* _Required action_: Your answer must be an exact transcription of the lines from the line with "(213, 177) = (334, 214): turquoise" through the final line of the data.

Given information Block Start

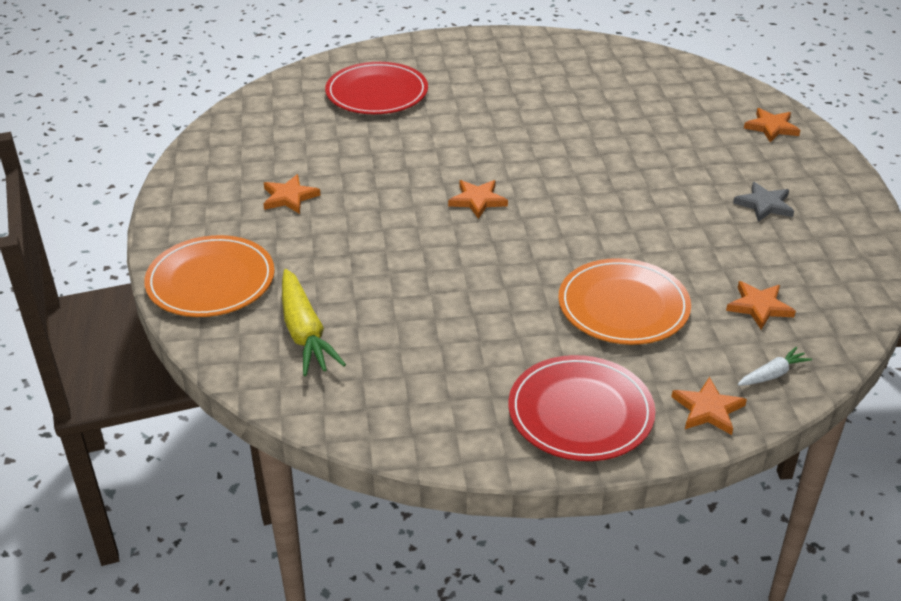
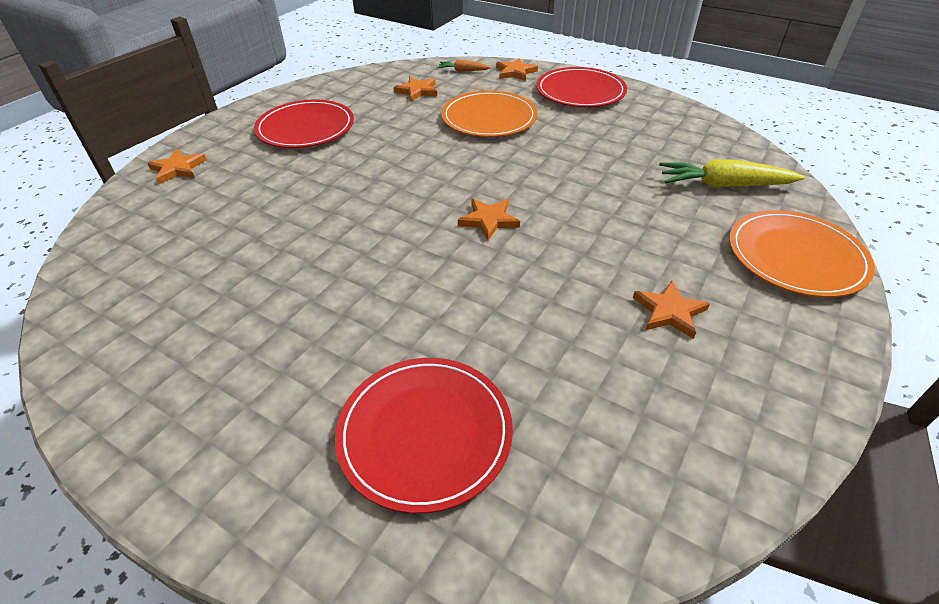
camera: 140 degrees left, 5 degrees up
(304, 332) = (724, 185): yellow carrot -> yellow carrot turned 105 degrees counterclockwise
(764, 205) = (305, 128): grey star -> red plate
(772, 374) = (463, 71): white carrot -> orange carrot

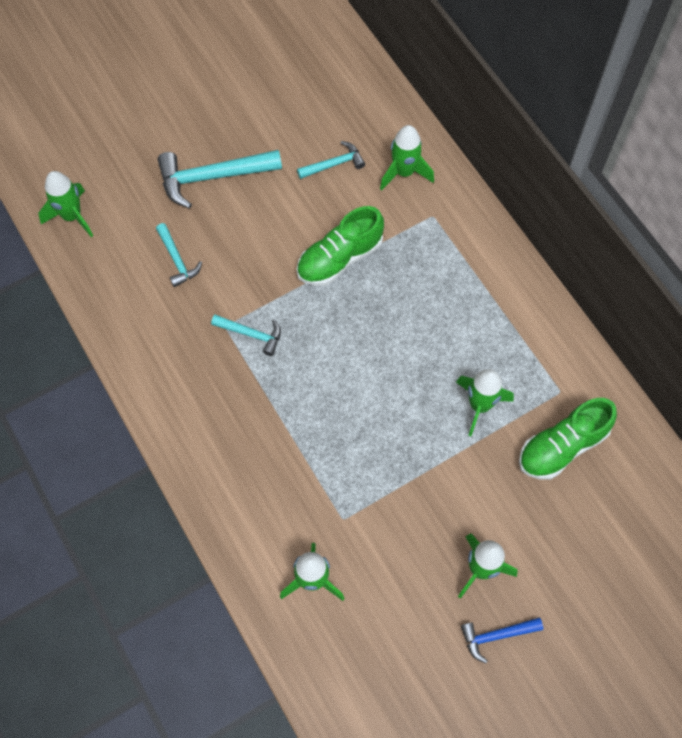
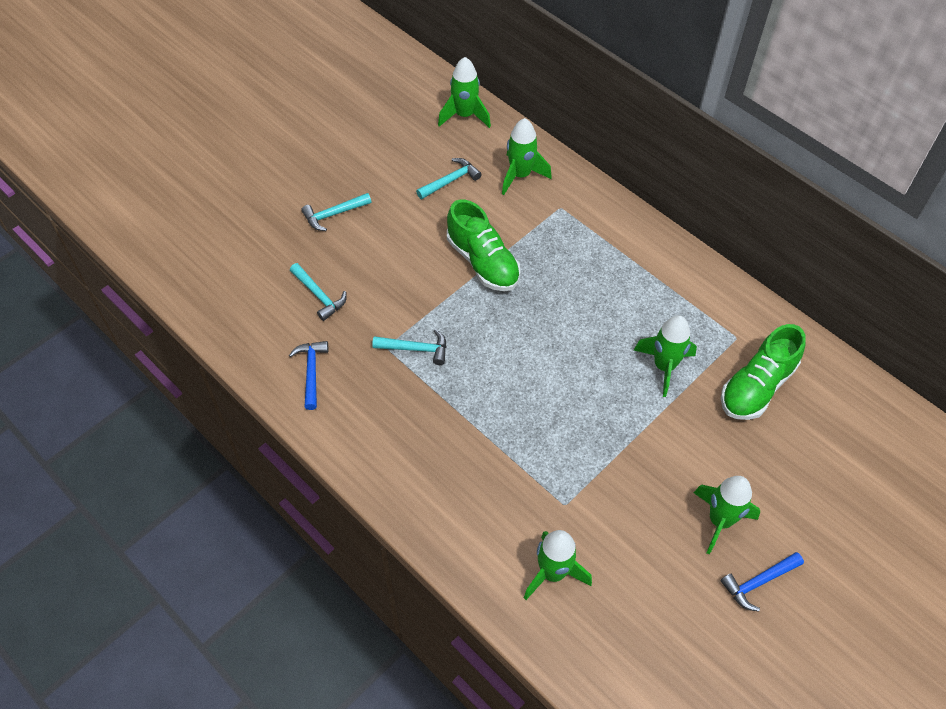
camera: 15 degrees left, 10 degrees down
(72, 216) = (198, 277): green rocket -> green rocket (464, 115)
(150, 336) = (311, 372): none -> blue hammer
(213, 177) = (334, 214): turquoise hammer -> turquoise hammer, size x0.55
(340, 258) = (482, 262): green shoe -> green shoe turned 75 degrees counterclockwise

Given information Block End

* _Problem solution_:
(213, 177) = (334, 214): turquoise hammer -> turquoise hammer, size x0.55
(340, 258) = (482, 262): green shoe -> green shoe turned 75 degrees counterclockwise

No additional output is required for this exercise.